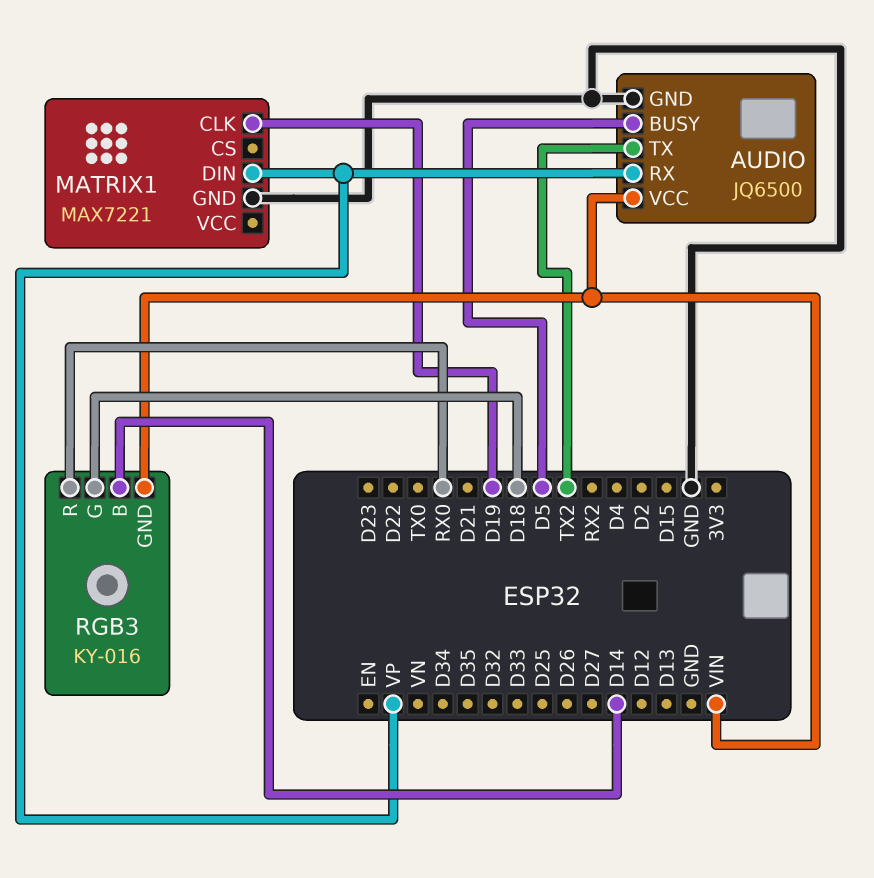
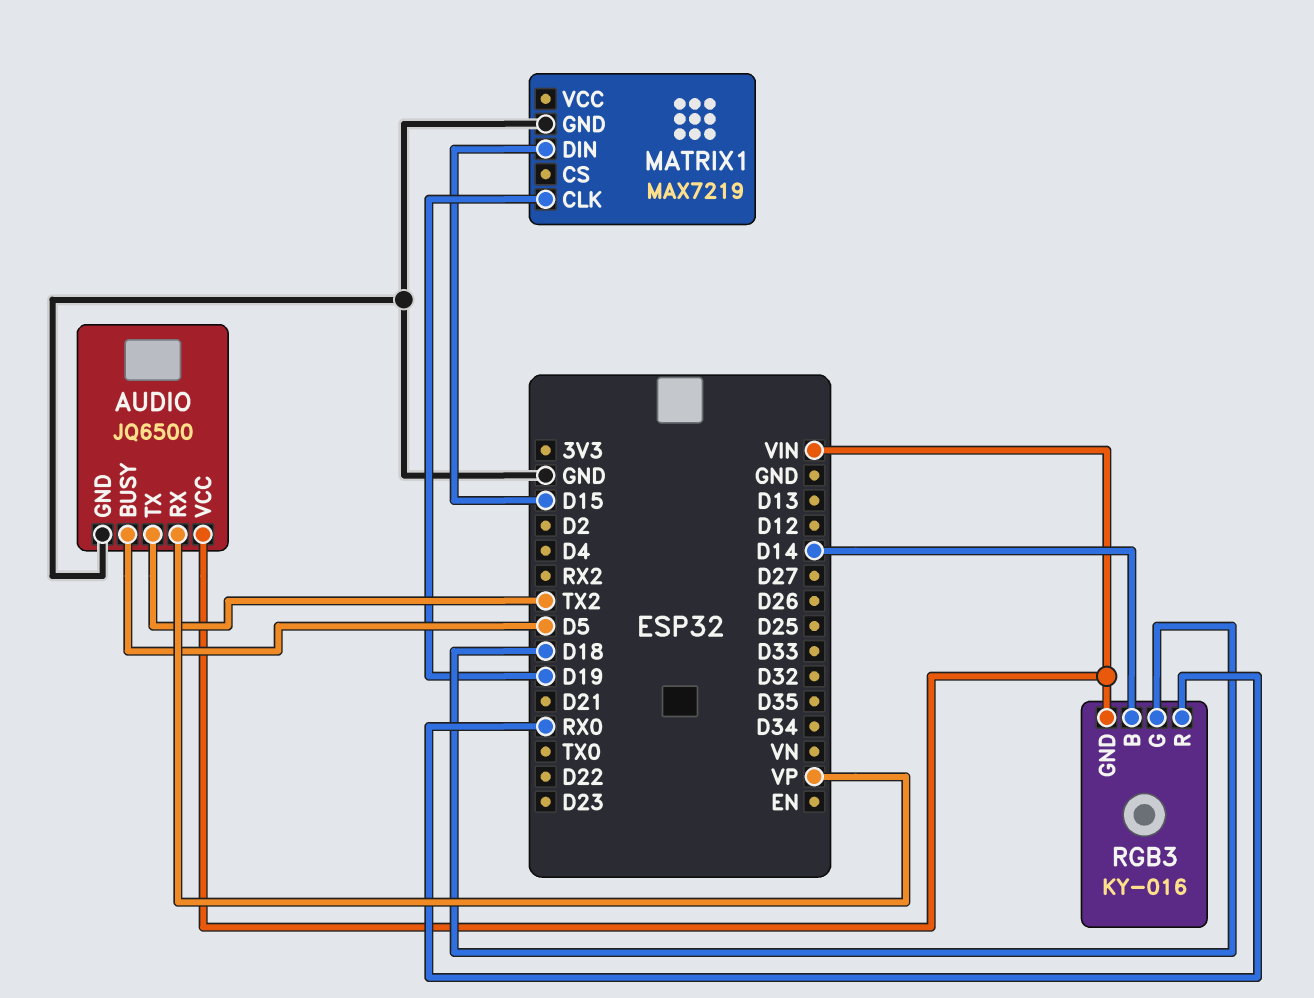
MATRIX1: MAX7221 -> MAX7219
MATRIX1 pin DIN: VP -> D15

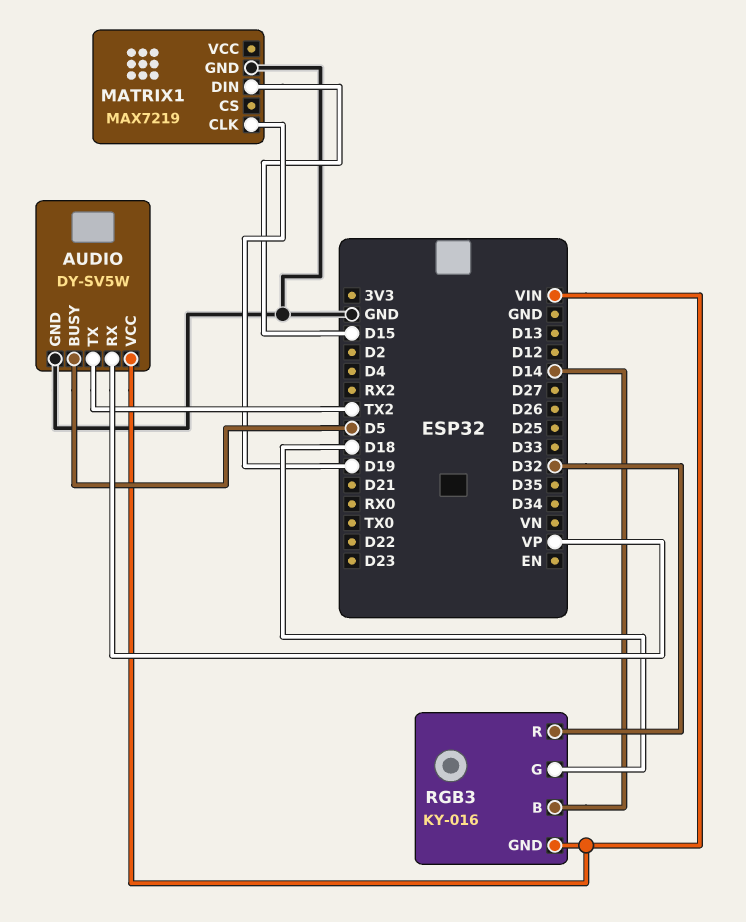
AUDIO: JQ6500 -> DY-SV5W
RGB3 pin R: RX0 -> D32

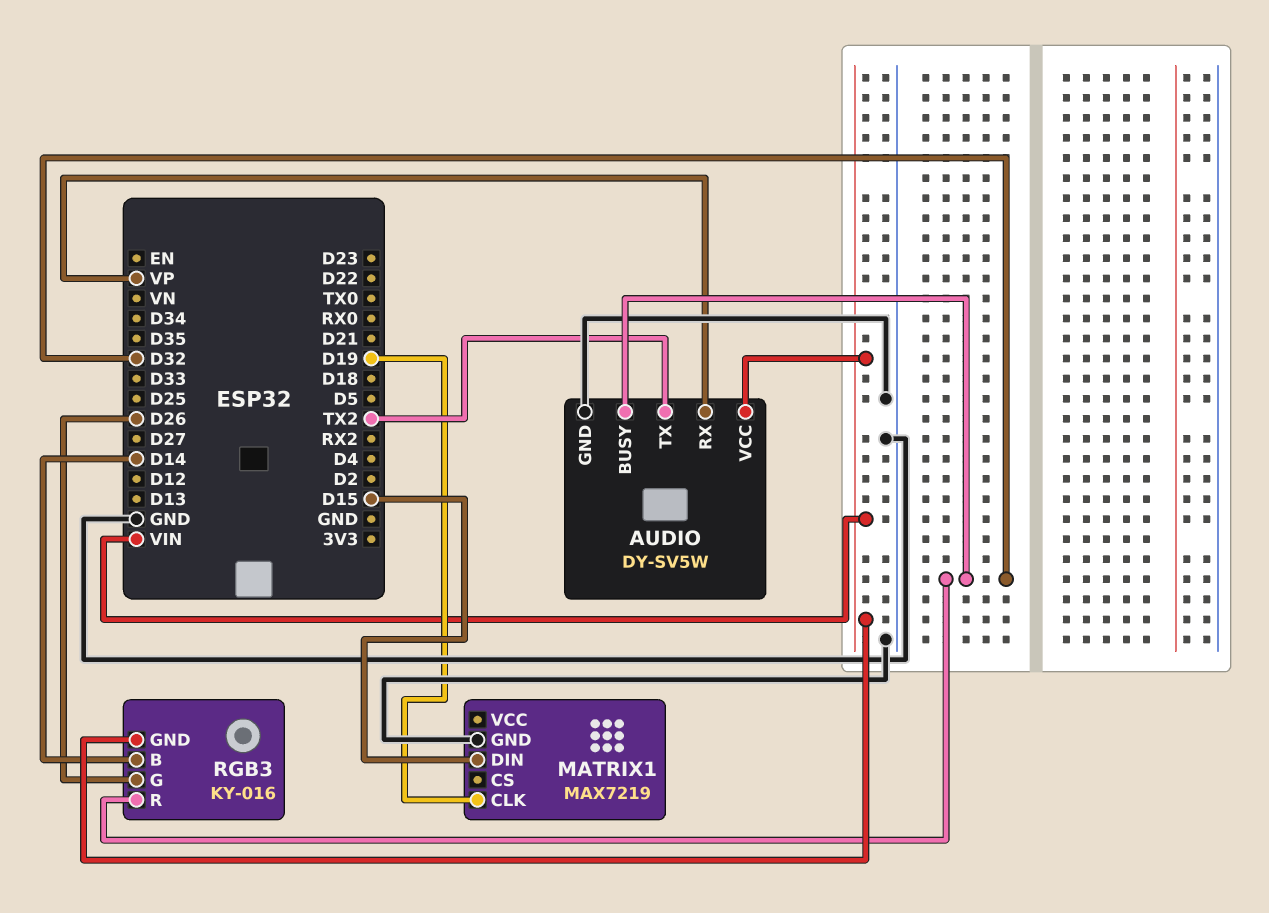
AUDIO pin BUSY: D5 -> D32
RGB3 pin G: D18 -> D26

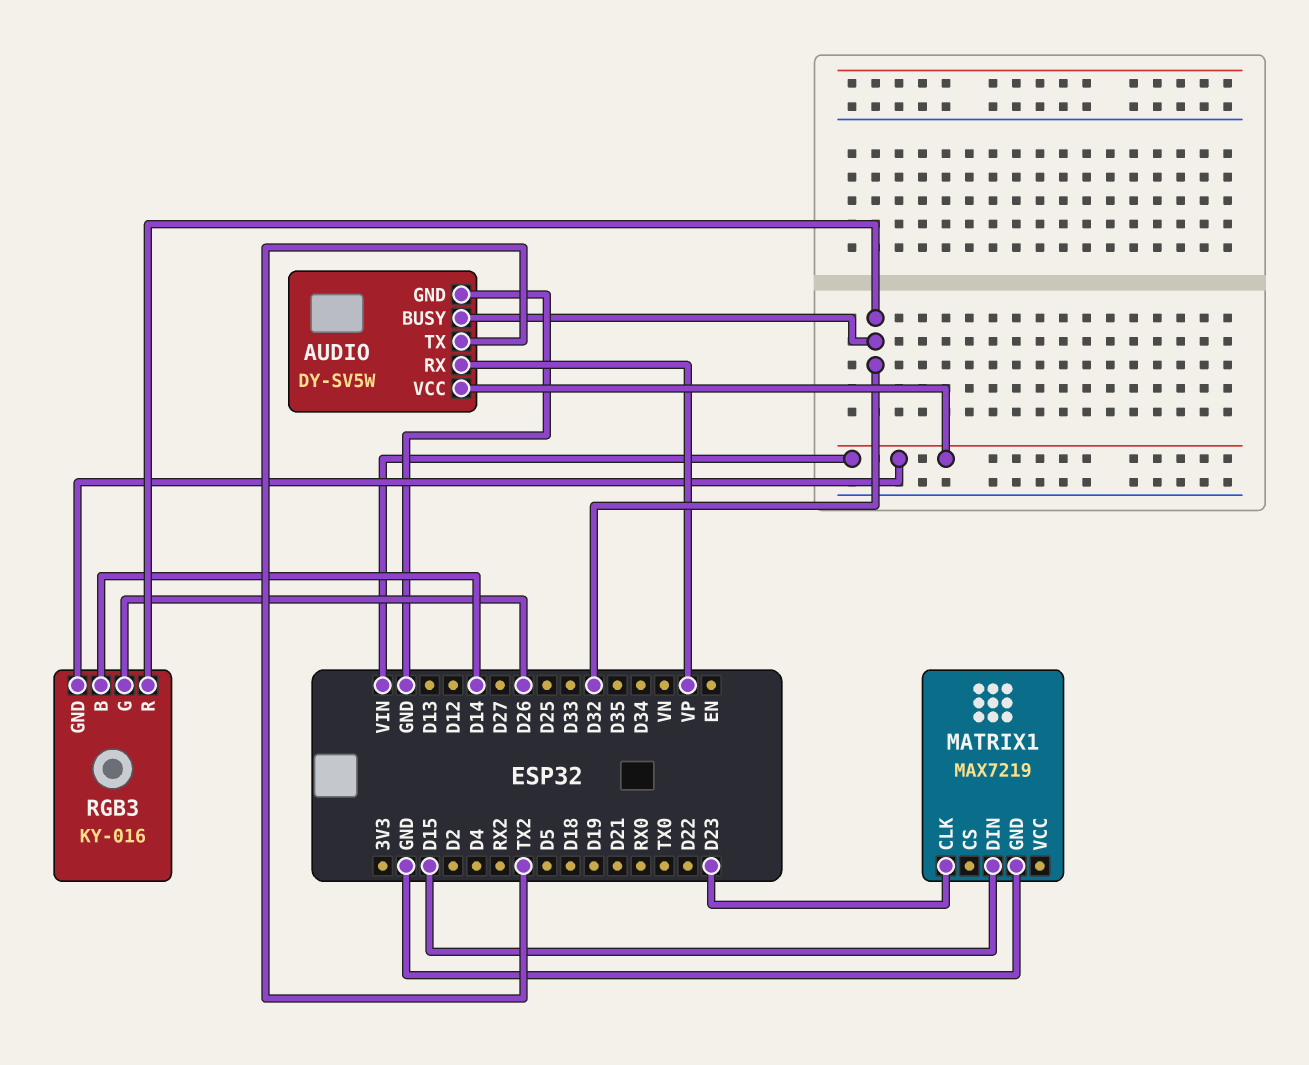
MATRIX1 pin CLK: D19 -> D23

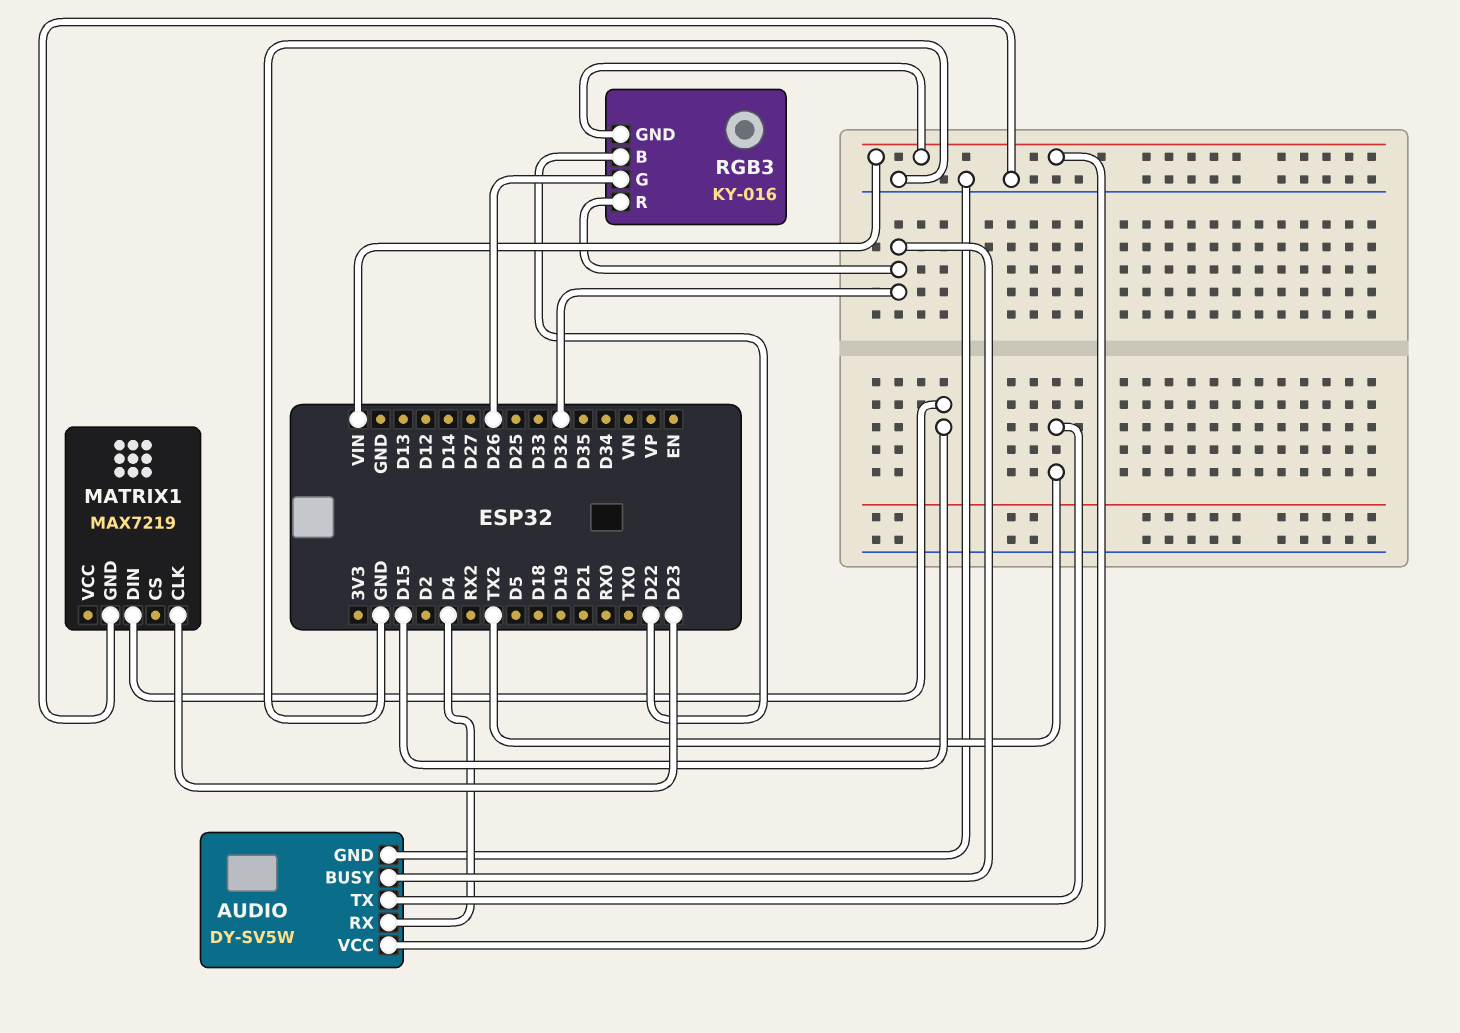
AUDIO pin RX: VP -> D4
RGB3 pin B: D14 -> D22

::::

| ASSIGNMENT |
Go through the listing and copy each line that includes the string "AUDIO".

| ANSWER |
AUDIO: JQ6500 -> DY-SV5W
AUDIO pin BUSY: D5 -> D32
AUDIO pin RX: VP -> D4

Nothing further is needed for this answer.